» MATERIAL PROVIDED
>>>>
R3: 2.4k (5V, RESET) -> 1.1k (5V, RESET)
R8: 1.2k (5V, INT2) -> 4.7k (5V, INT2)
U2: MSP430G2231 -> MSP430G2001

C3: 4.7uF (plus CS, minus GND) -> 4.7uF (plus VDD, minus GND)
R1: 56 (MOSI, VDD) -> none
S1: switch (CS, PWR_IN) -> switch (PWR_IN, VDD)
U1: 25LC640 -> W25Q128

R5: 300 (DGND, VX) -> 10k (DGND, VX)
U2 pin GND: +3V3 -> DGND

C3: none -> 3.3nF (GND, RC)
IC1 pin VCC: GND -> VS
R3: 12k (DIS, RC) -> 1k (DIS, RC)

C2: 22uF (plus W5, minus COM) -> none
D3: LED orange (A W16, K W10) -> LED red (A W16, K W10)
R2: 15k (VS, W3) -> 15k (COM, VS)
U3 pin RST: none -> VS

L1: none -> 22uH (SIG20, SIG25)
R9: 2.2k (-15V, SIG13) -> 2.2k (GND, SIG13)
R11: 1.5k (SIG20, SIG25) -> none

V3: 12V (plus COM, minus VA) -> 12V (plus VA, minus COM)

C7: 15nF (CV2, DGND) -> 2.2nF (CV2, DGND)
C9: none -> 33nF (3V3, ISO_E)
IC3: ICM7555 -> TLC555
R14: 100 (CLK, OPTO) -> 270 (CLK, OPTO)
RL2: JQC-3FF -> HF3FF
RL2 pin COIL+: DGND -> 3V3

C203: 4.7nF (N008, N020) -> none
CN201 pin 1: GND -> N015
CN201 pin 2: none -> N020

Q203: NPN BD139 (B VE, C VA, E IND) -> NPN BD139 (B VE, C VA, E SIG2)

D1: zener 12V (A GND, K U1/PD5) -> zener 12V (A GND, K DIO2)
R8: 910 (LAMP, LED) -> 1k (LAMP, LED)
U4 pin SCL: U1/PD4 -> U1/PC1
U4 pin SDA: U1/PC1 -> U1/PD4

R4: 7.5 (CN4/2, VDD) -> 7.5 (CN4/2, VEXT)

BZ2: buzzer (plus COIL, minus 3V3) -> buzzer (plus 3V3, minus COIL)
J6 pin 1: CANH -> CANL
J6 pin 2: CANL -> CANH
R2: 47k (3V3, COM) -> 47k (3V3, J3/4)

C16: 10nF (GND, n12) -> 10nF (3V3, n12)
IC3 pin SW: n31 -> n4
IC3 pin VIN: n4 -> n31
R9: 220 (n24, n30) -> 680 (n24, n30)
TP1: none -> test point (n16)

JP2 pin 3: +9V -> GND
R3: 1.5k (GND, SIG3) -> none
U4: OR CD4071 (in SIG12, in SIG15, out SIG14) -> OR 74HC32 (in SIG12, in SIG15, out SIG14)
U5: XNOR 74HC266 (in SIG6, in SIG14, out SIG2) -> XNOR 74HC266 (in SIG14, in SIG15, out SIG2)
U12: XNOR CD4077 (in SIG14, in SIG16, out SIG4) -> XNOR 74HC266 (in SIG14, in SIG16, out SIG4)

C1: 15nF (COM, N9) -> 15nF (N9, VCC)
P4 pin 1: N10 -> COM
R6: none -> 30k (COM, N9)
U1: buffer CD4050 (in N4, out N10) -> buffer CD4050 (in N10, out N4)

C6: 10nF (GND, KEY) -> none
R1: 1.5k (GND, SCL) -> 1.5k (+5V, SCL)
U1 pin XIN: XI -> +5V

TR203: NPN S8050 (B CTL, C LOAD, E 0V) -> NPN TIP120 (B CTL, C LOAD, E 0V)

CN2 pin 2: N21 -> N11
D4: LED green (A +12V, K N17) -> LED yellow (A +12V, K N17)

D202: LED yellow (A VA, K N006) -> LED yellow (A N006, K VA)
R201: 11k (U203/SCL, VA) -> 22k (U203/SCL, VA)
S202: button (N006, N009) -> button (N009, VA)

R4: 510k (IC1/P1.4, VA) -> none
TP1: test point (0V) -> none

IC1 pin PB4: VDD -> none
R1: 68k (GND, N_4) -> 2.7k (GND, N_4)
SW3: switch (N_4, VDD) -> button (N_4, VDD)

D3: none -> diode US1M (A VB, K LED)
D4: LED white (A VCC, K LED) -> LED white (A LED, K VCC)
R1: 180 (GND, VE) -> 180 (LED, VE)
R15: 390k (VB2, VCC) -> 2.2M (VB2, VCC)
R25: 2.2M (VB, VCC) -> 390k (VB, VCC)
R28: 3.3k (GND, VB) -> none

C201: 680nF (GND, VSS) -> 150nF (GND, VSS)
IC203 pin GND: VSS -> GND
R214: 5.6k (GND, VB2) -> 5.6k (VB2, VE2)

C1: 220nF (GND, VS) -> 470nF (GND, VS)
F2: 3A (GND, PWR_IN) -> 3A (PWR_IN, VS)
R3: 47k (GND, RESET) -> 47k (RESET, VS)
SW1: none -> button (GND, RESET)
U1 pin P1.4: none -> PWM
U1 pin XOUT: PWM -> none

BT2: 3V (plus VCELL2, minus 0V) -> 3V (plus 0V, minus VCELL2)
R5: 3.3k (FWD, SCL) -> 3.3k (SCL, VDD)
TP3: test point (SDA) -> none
<<<<
» TRY IT
In the listing above, find the line with "U1 pin XIN: XI -> +5V" and the line with "D202: LED yellow", then print exactly those lines and every line between them.

» RESPONSE FOR THIS EXERCISE
U1 pin XIN: XI -> +5V

TR203: NPN S8050 (B CTL, C LOAD, E 0V) -> NPN TIP120 (B CTL, C LOAD, E 0V)

CN2 pin 2: N21 -> N11
D4: LED green (A +12V, K N17) -> LED yellow (A +12V, K N17)

D202: LED yellow (A VA, K N006) -> LED yellow (A N006, K VA)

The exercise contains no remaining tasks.